* [WORK INSTRUCTIONS]
Every record is to be copied unchanged, except that its pictures are removed.

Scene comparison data
▬▬▬
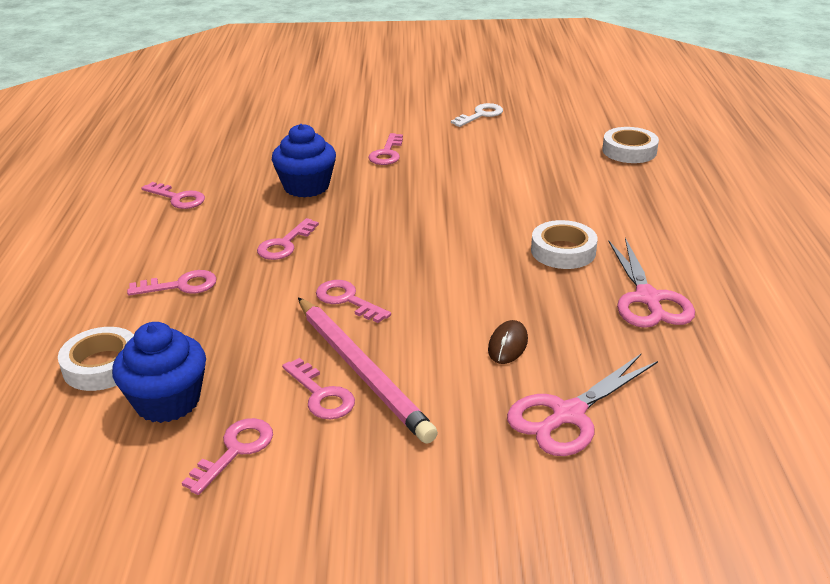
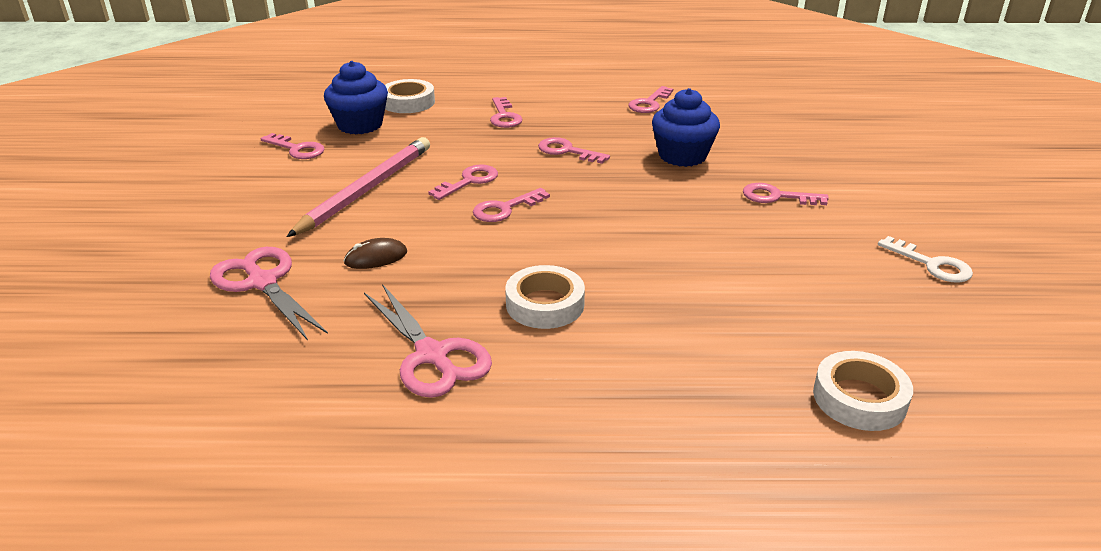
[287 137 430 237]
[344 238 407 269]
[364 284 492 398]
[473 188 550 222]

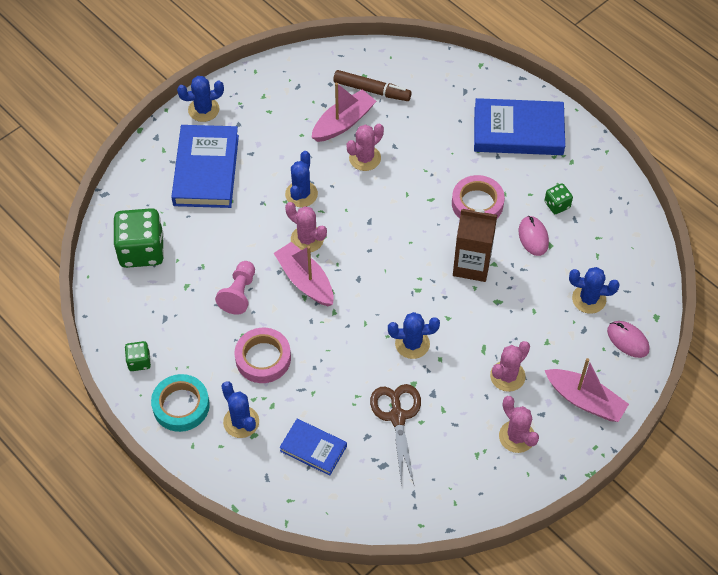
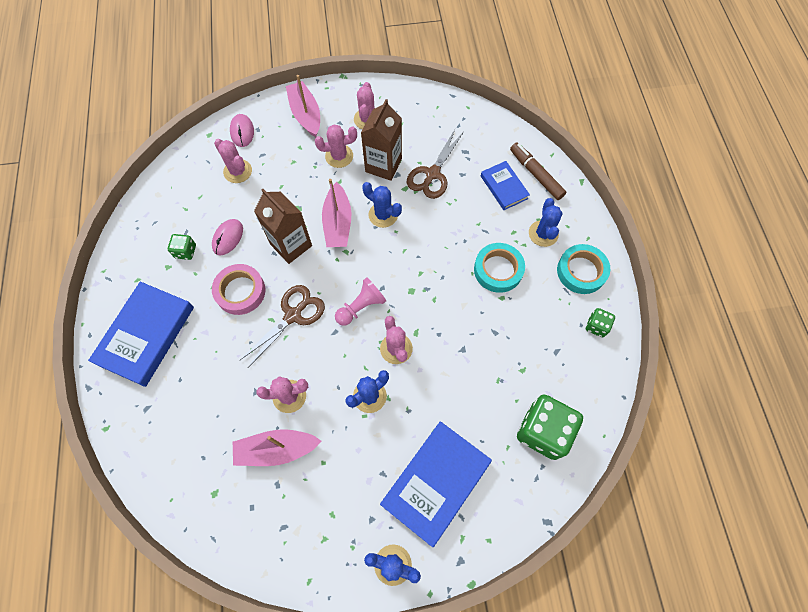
[88 282 194 387]
[214 139 252 183]
[239 285 325 368]
[322 179 351 247]
[335 277 387 326]
[361 99 402 181]
[474 243 525 293]
[510 143 566 200]

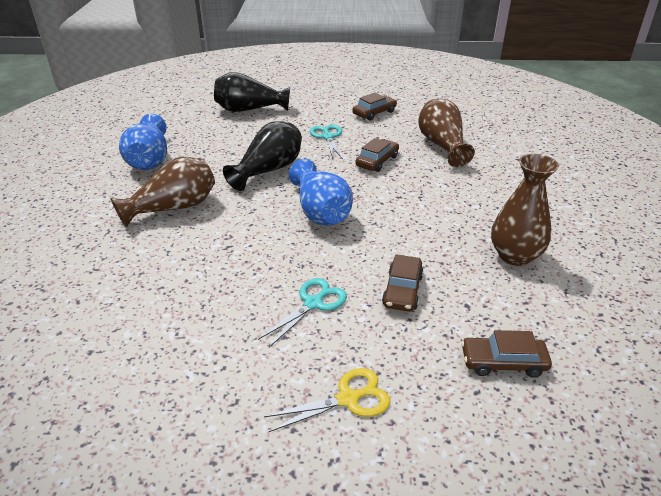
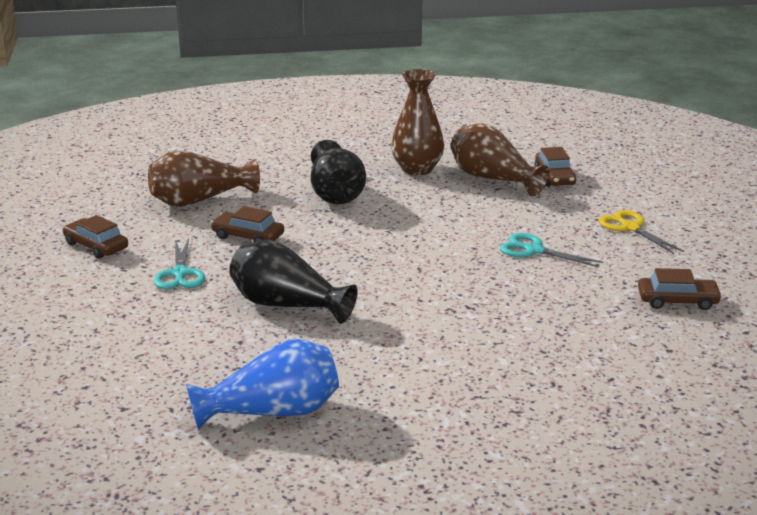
[154 238 205 289]
[310 140 366 205]
[451 123 550 197]
[638 268 722 310]
[289 159 353 226] (first image)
▬▬▬
* [ANSWER BELOW]
[287 137 430 237]
[344 238 407 269]
[364 284 492 398]
[473 188 550 222]

[88 282 194 387]
[214 139 252 183]
[239 285 325 368]
[322 179 351 247]
[335 277 387 326]
[361 99 402 181]
[474 243 525 293]
[510 143 566 200]

[154 238 205 289]
[310 140 366 205]
[451 123 550 197]
[638 268 722 310]
[289 159 353 226] (first image)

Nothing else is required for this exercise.